Colored geometric primitive data:

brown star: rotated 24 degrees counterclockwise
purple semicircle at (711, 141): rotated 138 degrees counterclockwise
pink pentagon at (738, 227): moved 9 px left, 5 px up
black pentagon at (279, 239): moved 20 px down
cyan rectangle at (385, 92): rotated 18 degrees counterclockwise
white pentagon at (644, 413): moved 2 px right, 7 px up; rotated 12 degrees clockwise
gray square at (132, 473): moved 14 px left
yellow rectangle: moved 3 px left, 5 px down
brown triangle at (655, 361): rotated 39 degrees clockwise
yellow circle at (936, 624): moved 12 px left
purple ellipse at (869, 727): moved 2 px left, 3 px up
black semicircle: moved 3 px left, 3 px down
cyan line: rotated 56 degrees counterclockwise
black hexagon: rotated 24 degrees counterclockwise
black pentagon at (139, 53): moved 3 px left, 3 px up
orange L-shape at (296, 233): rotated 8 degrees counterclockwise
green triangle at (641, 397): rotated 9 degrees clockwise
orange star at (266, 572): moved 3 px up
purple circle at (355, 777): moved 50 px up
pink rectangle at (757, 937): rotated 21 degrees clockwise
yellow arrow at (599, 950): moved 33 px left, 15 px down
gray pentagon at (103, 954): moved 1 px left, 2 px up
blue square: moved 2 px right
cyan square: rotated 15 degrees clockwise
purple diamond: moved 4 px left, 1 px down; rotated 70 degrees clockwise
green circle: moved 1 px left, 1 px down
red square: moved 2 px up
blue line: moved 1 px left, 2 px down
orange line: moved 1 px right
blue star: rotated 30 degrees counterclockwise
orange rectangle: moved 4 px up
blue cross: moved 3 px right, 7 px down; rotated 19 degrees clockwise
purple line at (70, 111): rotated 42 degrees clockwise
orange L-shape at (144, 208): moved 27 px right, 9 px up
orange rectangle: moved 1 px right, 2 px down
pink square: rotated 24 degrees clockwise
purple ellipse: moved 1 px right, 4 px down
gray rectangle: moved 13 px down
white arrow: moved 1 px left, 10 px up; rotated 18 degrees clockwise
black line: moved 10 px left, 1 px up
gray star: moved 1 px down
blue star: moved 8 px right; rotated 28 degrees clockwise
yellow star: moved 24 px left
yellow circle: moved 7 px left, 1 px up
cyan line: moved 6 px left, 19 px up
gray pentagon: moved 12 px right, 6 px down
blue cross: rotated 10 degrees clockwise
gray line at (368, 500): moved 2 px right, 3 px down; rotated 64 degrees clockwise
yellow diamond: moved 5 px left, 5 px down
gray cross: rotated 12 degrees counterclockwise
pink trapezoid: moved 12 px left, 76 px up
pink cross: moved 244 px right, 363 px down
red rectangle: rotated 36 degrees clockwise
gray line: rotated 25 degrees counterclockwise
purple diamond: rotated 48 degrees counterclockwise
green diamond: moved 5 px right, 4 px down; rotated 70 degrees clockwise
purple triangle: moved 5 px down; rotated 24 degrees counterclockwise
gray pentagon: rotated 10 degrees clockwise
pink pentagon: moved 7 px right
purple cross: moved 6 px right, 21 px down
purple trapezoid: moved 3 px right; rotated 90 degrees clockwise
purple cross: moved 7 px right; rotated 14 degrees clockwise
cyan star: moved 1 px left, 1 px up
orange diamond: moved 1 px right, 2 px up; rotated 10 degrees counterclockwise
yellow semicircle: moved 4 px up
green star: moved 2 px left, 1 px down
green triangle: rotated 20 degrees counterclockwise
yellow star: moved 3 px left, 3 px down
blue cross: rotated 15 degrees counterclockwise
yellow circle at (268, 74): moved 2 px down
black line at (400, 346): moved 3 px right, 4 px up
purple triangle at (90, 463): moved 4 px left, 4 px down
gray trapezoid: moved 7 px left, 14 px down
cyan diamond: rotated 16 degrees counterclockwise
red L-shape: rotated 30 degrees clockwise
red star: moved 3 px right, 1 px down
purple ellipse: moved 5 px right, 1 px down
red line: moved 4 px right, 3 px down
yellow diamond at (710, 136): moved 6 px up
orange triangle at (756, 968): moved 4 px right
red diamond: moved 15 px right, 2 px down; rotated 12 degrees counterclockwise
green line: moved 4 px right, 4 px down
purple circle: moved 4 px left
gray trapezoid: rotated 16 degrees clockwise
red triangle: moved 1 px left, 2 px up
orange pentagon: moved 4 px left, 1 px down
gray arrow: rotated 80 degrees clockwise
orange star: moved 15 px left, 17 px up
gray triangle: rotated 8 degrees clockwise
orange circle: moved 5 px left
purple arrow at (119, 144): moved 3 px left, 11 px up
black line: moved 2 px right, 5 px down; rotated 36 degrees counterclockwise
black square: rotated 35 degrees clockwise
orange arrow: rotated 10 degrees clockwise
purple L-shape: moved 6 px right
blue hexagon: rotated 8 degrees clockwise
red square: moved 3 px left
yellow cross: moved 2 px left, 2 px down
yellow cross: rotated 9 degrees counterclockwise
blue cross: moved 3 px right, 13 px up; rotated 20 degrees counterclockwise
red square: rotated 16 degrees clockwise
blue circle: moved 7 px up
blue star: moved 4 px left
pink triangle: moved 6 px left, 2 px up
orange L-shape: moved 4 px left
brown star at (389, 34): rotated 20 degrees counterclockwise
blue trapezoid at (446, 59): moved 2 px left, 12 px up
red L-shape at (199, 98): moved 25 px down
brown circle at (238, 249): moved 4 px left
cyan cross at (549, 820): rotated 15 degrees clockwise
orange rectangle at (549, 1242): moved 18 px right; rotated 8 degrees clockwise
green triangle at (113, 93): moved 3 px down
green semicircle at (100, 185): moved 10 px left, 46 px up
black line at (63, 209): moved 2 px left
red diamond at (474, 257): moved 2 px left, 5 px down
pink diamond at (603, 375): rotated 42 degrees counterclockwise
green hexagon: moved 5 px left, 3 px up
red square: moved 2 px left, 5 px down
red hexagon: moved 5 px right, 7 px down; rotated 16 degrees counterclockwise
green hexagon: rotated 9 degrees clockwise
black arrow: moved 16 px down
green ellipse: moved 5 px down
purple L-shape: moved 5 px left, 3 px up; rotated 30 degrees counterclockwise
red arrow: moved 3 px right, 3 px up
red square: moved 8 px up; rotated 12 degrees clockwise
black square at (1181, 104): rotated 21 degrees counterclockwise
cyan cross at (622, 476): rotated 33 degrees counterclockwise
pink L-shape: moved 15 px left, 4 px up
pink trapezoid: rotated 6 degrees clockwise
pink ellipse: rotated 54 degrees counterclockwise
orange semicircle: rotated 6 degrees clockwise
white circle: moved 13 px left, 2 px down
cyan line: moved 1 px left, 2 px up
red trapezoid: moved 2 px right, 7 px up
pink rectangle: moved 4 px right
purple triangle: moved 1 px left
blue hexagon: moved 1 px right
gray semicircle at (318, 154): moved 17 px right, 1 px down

ASSIGNED TASK ▸
Starting with the line that contains "purple L-shape: moved 5", restate every line up to and including the last one above, exactly.

REPLY ▸
purple L-shape: moved 5 px left, 3 px up; rotated 30 degrees counterclockwise
red arrow: moved 3 px right, 3 px up
red square: moved 8 px up; rotated 12 degrees clockwise
black square at (1181, 104): rotated 21 degrees counterclockwise
cyan cross at (622, 476): rotated 33 degrees counterclockwise
pink L-shape: moved 15 px left, 4 px up
pink trapezoid: rotated 6 degrees clockwise
pink ellipse: rotated 54 degrees counterclockwise
orange semicircle: rotated 6 degrees clockwise
white circle: moved 13 px left, 2 px down
cyan line: moved 1 px left, 2 px up
red trapezoid: moved 2 px right, 7 px up
pink rectangle: moved 4 px right
purple triangle: moved 1 px left
blue hexagon: moved 1 px right
gray semicircle at (318, 154): moved 17 px right, 1 px down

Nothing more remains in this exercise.